* Begin MATERIAL SHOWN *
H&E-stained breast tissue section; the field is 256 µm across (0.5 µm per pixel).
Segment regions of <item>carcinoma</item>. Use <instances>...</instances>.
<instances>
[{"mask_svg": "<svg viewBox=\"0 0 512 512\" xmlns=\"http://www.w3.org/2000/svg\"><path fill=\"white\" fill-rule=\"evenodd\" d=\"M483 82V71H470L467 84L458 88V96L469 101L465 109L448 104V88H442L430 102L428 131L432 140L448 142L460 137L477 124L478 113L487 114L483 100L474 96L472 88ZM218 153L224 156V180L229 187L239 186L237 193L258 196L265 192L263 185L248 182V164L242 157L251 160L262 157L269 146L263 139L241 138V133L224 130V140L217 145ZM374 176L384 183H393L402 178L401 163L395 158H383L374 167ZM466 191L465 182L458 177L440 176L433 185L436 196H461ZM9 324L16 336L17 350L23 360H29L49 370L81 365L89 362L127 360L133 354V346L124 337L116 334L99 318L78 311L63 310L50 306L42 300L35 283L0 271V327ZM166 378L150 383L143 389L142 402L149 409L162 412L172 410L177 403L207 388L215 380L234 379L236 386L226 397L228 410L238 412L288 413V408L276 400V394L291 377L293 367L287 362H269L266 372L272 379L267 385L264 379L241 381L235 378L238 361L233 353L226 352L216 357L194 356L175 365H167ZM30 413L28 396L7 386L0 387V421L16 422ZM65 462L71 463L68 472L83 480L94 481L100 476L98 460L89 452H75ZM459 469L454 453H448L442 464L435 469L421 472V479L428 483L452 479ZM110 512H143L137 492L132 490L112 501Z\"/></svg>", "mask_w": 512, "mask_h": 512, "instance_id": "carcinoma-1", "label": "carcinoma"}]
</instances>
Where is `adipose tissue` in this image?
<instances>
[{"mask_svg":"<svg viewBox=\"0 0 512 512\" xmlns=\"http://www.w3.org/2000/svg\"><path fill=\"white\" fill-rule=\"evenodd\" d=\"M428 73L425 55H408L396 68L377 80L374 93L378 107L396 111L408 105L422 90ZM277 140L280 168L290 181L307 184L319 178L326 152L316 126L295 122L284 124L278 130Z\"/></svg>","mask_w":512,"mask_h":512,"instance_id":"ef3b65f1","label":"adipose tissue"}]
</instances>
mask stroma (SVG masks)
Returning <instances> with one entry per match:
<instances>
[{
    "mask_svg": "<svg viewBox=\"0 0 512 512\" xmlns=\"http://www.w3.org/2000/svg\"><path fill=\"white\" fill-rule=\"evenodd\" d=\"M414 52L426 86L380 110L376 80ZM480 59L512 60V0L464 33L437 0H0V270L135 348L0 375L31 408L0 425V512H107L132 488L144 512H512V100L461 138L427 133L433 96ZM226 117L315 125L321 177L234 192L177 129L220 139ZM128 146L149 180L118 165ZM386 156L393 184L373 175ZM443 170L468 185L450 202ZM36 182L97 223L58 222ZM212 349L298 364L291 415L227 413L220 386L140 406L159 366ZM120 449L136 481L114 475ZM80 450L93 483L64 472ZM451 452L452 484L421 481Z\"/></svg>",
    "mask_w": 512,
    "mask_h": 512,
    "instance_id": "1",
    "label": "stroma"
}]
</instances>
* End MATERIAL SHOWN *
> **STATED EXERCISE**:
Return the whole listing exactly.

> **THE COMPLETED TASK**:
H&E-stained breast tissue section; the field is 256 µm across (0.5 µm per pixel).
Segment regions of <item>carcinoma</item>. Use <instances>...</instances>.
<instances>
[{"mask_svg": "<svg viewBox=\"0 0 512 512\" xmlns=\"http://www.w3.org/2000/svg\"><path fill=\"white\" fill-rule=\"evenodd\" d=\"M483 82V71H470L467 84L458 88V96L469 101L465 109L448 104V88H442L430 102L428 131L432 140L448 142L460 137L477 124L478 113L487 114L483 100L474 96L472 88ZM218 153L224 156V180L229 187L239 186L237 193L258 196L265 192L263 185L248 182V164L242 157L251 160L262 157L269 146L263 139L241 138V133L224 130V140L217 145ZM374 176L384 183H393L402 178L401 163L395 158H383L374 167ZM466 191L465 182L458 177L440 176L433 185L436 196H461ZM9 324L16 336L17 350L23 360H29L49 370L81 365L89 362L127 360L133 354V346L124 337L116 334L99 318L78 311L63 310L50 306L42 300L35 283L0 271V327ZM166 378L150 383L143 389L142 402L149 409L162 412L172 410L177 403L207 388L215 380L234 379L236 386L226 397L228 410L238 412L288 413V408L276 400V394L291 377L293 367L287 362H269L266 372L272 379L267 385L264 379L241 381L235 378L238 361L233 353L226 352L216 357L194 356L175 365H167ZM30 413L28 396L7 386L0 387V421L16 422ZM65 462L71 463L68 472L83 480L94 481L100 476L98 460L89 452H75ZM459 469L454 453H448L442 464L435 469L421 472V479L428 483L452 479ZM110 512H143L137 492L132 490L112 501Z\"/></svg>", "mask_w": 512, "mask_h": 512, "instance_id": "carcinoma-1", "label": "carcinoma"}]
</instances>
Where is `adipose tissue` in this image?
<instances>
[{"mask_svg":"<svg viewBox=\"0 0 512 512\" xmlns=\"http://www.w3.org/2000/svg\"><path fill=\"white\" fill-rule=\"evenodd\" d=\"M428 73L425 55H408L396 68L377 80L374 93L378 107L396 111L408 105L422 90ZM277 140L280 168L290 181L307 184L319 178L326 152L316 126L295 122L284 124L278 130Z\"/></svg>","mask_w":512,"mask_h":512,"instance_id":"ef3b65f1","label":"adipose tissue"}]
</instances>
mask stroma (SVG masks)
Returning <instances> with one entry per match:
<instances>
[{
    "mask_svg": "<svg viewBox=\"0 0 512 512\" xmlns=\"http://www.w3.org/2000/svg\"><path fill=\"white\" fill-rule=\"evenodd\" d=\"M414 52L426 86L380 110L376 80ZM480 59L512 60V0L464 33L437 0H0V270L135 348L0 375L31 408L0 425V512H107L132 488L144 512H512V100L461 138L427 133L433 96ZM226 117L315 125L321 177L234 192L177 129L220 139ZM128 146L149 180L118 165ZM386 156L393 184L373 175ZM443 170L468 185L450 202ZM36 182L97 223L58 222ZM212 349L298 364L291 415L227 413L220 386L140 406L159 366ZM120 449L136 481L114 475ZM80 450L93 483L64 472ZM451 452L452 484L421 481Z\"/></svg>",
    "mask_w": 512,
    "mask_h": 512,
    "instance_id": "1",
    "label": "stroma"
}]
</instances>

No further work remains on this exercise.